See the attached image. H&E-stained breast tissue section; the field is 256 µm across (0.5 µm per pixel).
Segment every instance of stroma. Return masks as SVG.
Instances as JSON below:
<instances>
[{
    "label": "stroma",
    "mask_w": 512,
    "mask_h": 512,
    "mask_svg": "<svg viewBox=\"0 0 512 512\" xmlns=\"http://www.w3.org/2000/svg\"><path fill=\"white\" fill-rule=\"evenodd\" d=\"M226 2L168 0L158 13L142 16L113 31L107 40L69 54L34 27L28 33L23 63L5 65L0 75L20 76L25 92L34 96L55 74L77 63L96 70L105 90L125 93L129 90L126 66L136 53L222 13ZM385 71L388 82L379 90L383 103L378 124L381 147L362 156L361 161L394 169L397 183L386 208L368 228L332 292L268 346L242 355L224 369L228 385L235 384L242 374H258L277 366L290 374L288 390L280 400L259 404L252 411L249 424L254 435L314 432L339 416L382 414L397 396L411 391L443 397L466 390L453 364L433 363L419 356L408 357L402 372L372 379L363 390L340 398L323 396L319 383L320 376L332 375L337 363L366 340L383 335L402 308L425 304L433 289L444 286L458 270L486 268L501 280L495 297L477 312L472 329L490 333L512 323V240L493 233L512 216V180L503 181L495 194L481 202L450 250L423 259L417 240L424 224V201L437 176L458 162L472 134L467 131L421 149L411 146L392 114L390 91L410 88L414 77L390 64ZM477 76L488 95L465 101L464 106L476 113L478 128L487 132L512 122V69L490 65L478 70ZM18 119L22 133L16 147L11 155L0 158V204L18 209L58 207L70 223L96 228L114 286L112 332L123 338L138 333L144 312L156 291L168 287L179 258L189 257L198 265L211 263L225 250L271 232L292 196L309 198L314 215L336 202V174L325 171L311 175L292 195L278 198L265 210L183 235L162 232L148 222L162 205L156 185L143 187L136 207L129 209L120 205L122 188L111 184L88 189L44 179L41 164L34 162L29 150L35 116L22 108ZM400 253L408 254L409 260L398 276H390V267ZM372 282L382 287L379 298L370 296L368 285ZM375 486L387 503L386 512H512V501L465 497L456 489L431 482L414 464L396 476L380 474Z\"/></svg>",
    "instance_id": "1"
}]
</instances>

----

■ **What you will do**: Identify each line containing the string "stroma" and copy it out.

■ **Response to this exercise**:
Segment every instance of stroma. Return masks as SVG.
    "label": "stroma",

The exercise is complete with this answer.